*Task to complete:*
Return all the records, each one exactly as given.

*Excerpted data:*
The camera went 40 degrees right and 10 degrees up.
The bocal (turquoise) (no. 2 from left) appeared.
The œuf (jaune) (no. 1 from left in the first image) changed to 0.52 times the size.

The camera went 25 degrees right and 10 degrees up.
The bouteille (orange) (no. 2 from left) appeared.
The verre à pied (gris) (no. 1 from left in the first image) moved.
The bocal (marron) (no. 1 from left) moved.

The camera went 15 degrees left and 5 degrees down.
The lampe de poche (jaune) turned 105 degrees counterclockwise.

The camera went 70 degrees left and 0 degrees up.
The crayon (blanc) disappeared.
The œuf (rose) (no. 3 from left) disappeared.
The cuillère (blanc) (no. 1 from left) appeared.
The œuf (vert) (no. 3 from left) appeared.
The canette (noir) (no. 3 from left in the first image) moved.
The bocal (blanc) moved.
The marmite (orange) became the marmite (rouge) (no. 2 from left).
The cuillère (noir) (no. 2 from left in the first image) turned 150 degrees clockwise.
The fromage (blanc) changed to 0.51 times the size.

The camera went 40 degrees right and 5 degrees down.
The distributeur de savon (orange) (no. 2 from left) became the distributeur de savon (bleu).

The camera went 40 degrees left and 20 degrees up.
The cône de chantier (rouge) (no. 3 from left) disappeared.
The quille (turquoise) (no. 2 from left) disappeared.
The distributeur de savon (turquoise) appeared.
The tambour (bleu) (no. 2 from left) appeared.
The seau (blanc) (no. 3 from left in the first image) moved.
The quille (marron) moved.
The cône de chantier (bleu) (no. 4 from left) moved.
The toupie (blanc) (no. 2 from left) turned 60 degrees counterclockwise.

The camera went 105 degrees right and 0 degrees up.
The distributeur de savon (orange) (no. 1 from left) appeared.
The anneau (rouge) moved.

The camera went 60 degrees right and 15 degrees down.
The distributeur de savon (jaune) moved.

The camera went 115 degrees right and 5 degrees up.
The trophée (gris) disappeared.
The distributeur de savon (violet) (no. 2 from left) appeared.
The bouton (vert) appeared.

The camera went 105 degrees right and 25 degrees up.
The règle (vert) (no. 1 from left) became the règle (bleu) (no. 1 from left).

*Your solution:*
The camera went 40 degrees right and 10 degrees up.
The bocal (turquoise) (no. 2 from left) appeared.
The œuf (jaune) (no. 1 from left in the first image) changed to 0.52 times the size.

The camera went 25 degrees right and 10 degrees up.
The bouteille (orange) (no. 2 from left) appeared.
The verre à pied (gris) (no. 1 from left in the first image) moved.
The bocal (marron) (no. 1 from left) moved.

The camera went 15 degrees left and 5 degrees down.
The lampe de poche (jaune) turned 105 degrees counterclockwise.

The camera went 70 degrees left and 0 degrees up.
The crayon (blanc) disappeared.
The œuf (rose) (no. 3 from left) disappeared.
The cuillère (blanc) (no. 1 from left) appeared.
The œuf (vert) (no. 3 from left) appeared.
The canette (noir) (no. 3 from left in the first image) moved.
The bocal (blanc) moved.
The marmite (orange) became the marmite (rouge) (no. 2 from left).
The cuillère (noir) (no. 2 from left in the first image) turned 150 degrees clockwise.
The fromage (blanc) changed to 0.51 times the size.

The camera went 40 degrees right and 5 degrees down.
The distributeur de savon (orange) (no. 2 from left) became the distributeur de savon (bleu).

The camera went 40 degrees left and 20 degrees up.
The cône de chantier (rouge) (no. 3 from left) disappeared.
The quille (turquoise) (no. 2 from left) disappeared.
The distributeur de savon (turquoise) appeared.
The tambour (bleu) (no. 2 from left) appeared.
The seau (blanc) (no. 3 from left in the first image) moved.
The quille (marron) moved.
The cône de chantier (bleu) (no. 4 from left) moved.
The toupie (blanc) (no. 2 from left) turned 60 degrees counterclockwise.

The camera went 105 degrees right and 0 degrees up.
The distributeur de savon (orange) (no. 1 from left) appeared.
The anneau (rouge) moved.

The camera went 60 degrees right and 15 degrees down.
The distributeur de savon (jaune) moved.

The camera went 115 degrees right and 5 degrees up.
The trophée (gris) disappeared.
The distributeur de savon (violet) (no. 2 from left) appeared.
The bouton (vert) appeared.

The camera went 105 degrees right and 25 degrees up.
The règle (vert) (no. 1 from left) became the règle (bleu) (no. 1 from left).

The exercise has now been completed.